HOW TO COMPLETE THIS TASK: A verbatim copy of the records below, pictures omitted, is the task.

DATASET EXTRACT:
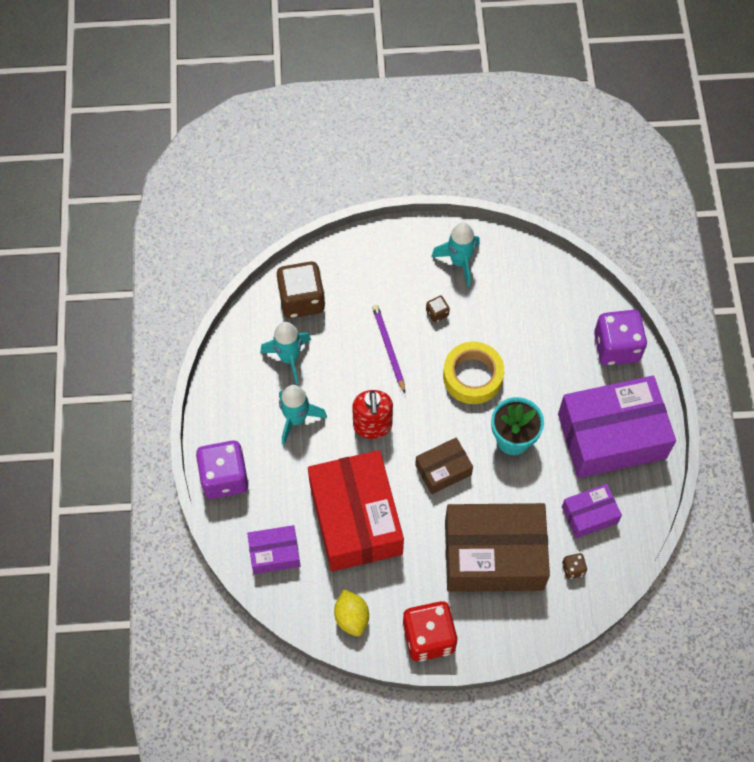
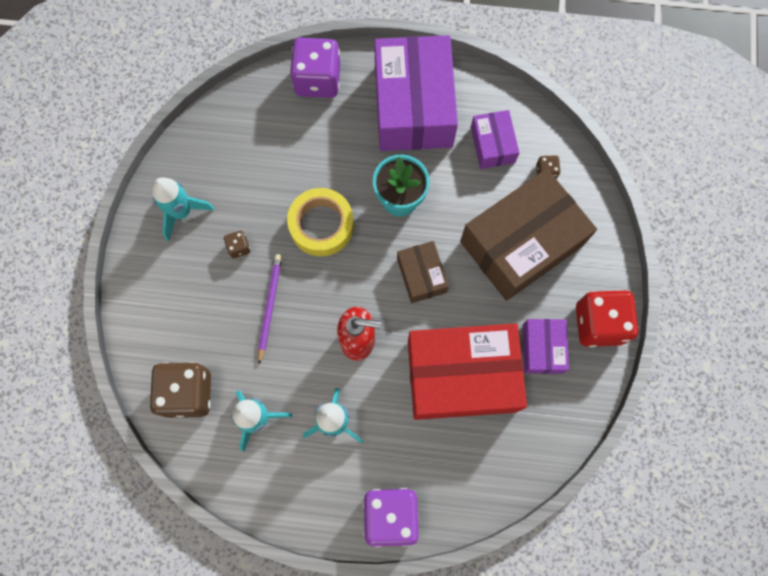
camera: 80 degrees left, 10 degrees up
(274, 553) = (488, 470): purple box -> purple box (542, 348)
(351, 617) = (569, 398): yellow lemon -> none
(388, 348) = (269, 306): purple pencil -> purple pencil turned 105 degrees clockwise
(494, 555) = (521, 243): brown box -> brown box turned 45 degrees clockwise

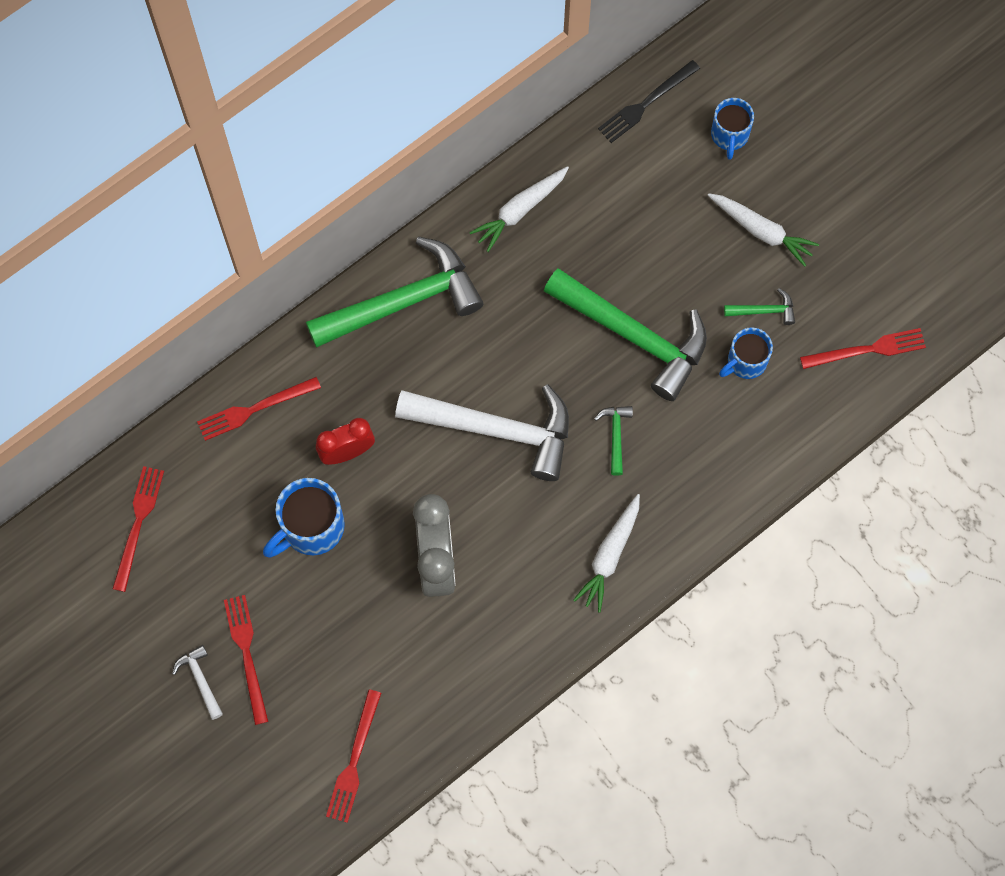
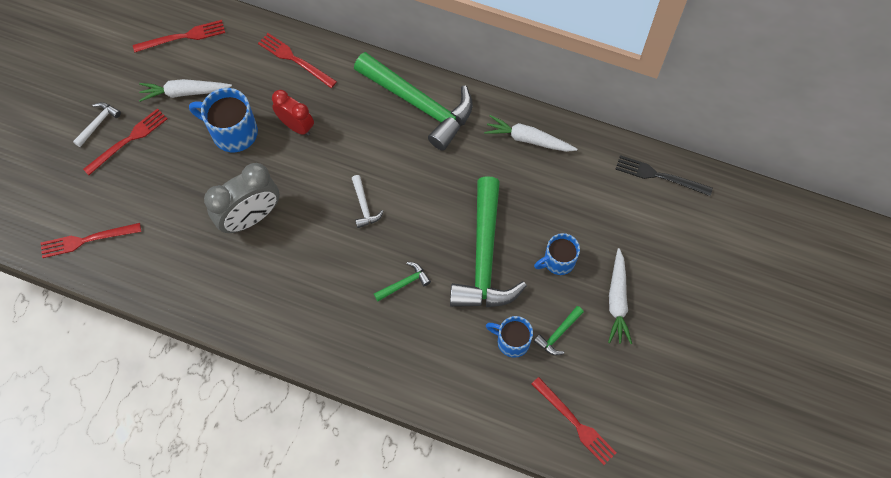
camera: 60 degrees right, 5 degrees down
(496, 430) = (364, 206): white hammer -> white hammer, size x0.41
(609, 556) = (314, 325): white carrot -> white carrot (184, 92)
(729, 135) = (674, 242): blue mug -> blue mug (558, 261)
(764, 311) = (558, 334): green hammer -> green hammer turned 75 degrees clockwise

REPLY:
camera: 80 degrees left, 10 degrees up
(274, 553) = (488, 470): purple box -> purple box (542, 348)
(351, 617) = (569, 398): yellow lemon -> none
(388, 348) = (269, 306): purple pencil -> purple pencil turned 105 degrees clockwise
(494, 555) = (521, 243): brown box -> brown box turned 45 degrees clockwise

camera: 60 degrees right, 5 degrees down
(496, 430) = (364, 206): white hammer -> white hammer, size x0.41
(609, 556) = (314, 325): white carrot -> white carrot (184, 92)
(729, 135) = (674, 242): blue mug -> blue mug (558, 261)
(764, 311) = (558, 334): green hammer -> green hammer turned 75 degrees clockwise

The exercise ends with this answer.